### [What needs to be done]
Starting at the line that contains "U201 pin ADJ: N002 -> +15V", output each line exactly as written through the end of the listing below, but leave out the pictures.

### [Extracted information]
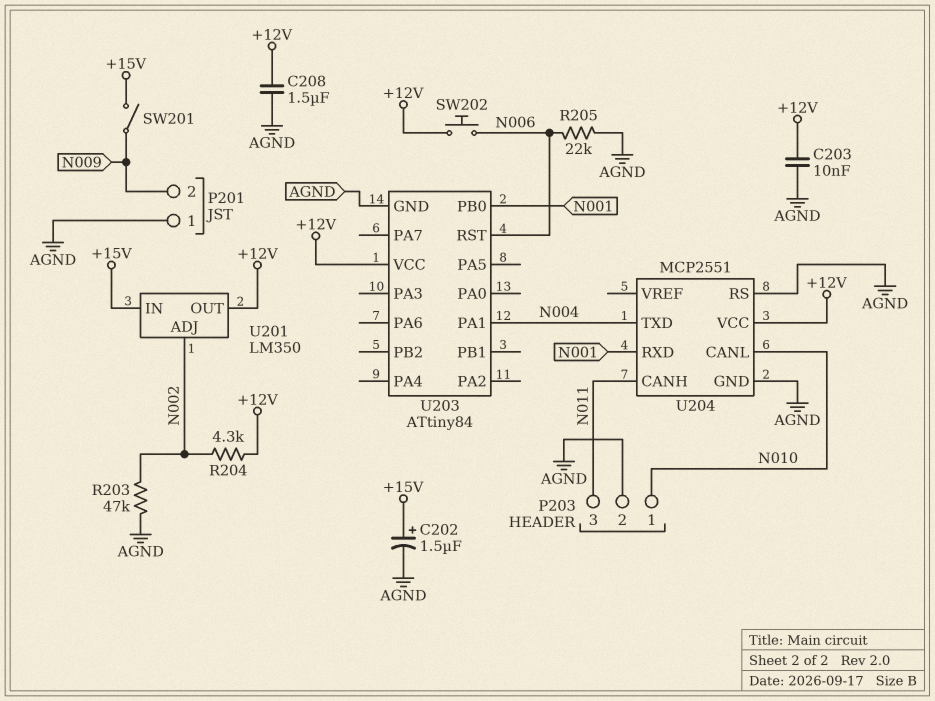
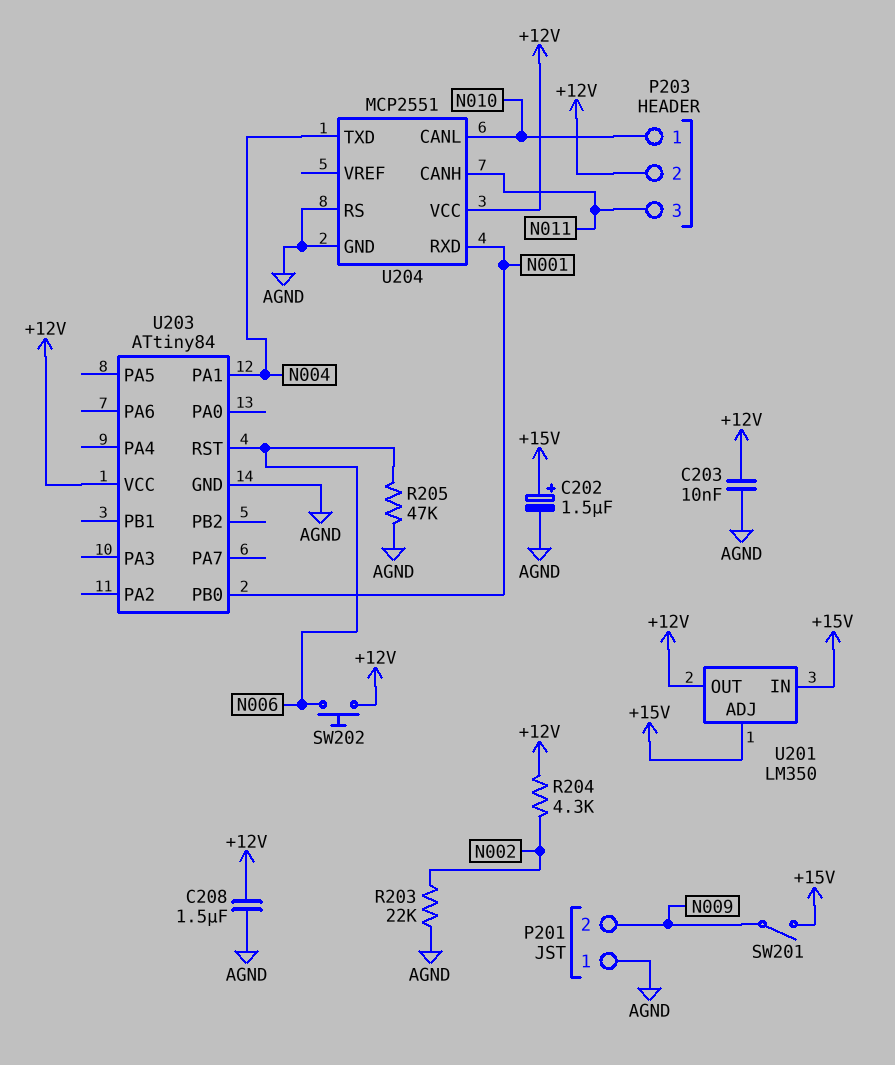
P203 pin 2: AGND -> +12V
R203: 47k (AGND, N002) -> 22k (AGND, N002)
R205: 22k (AGND, N006) -> 47k (AGND, N006)
U201 pin ADJ: N002 -> +15V

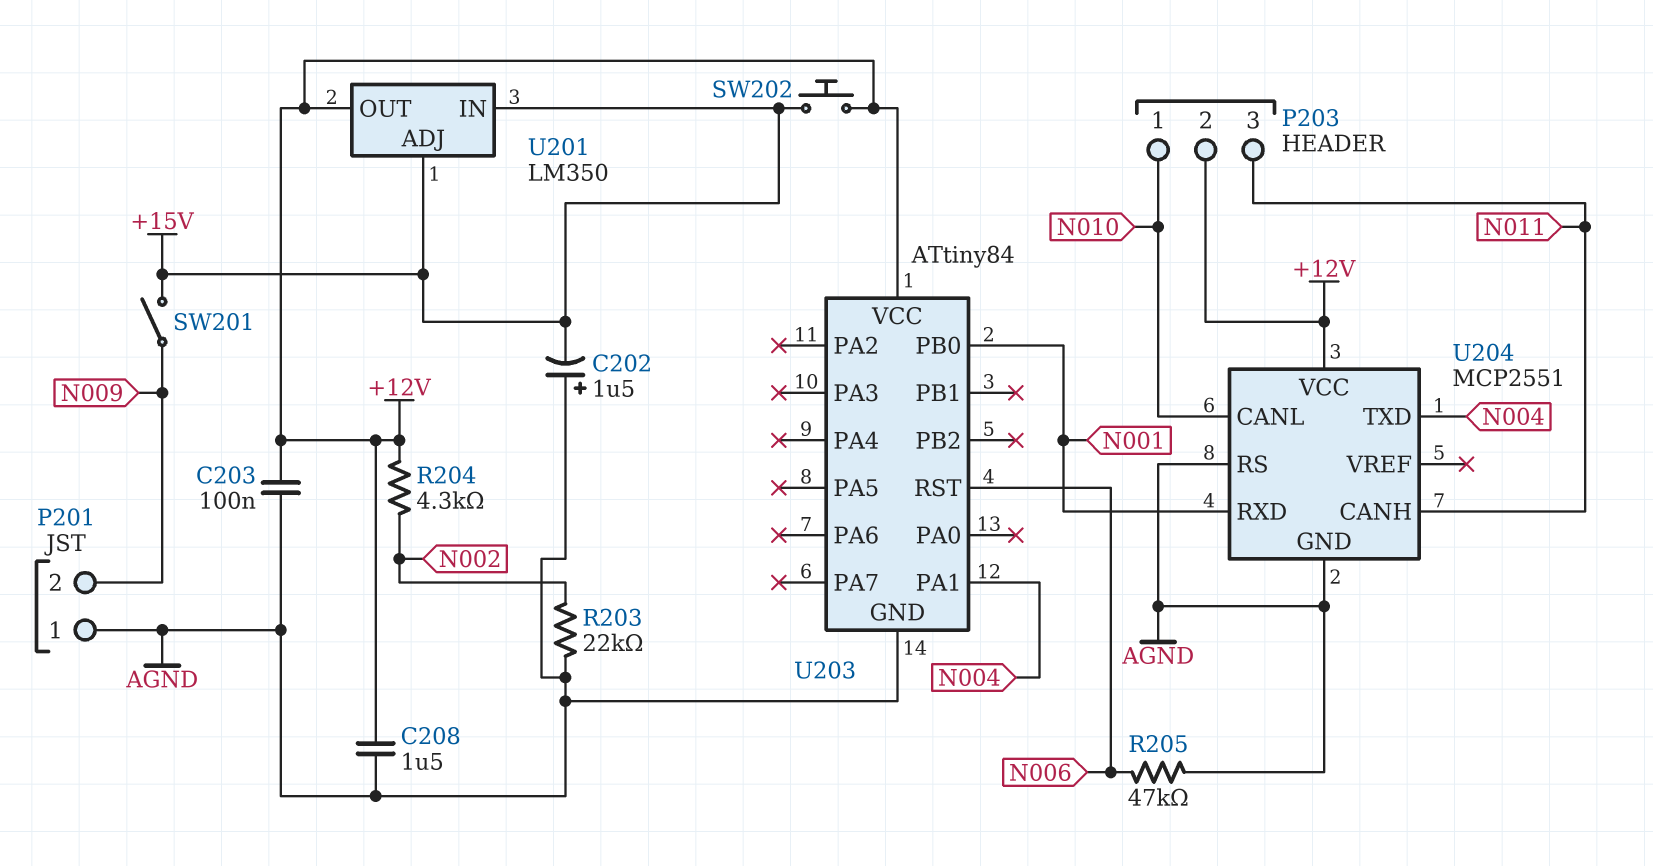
C202: 1.5uF (plus +15V, minus AGND) -> 1.5uF (plus AGND, minus +15V)
C203: 10nF (+12V, AGND) -> 100nF (+12V, AGND)
SW202: button (+12V, N006) -> button (+12V, +15V)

### [Result of the exercise]
U201 pin ADJ: N002 -> +15V

C202: 1.5uF (plus +15V, minus AGND) -> 1.5uF (plus AGND, minus +15V)
C203: 10nF (+12V, AGND) -> 100nF (+12V, AGND)
SW202: button (+12V, N006) -> button (+12V, +15V)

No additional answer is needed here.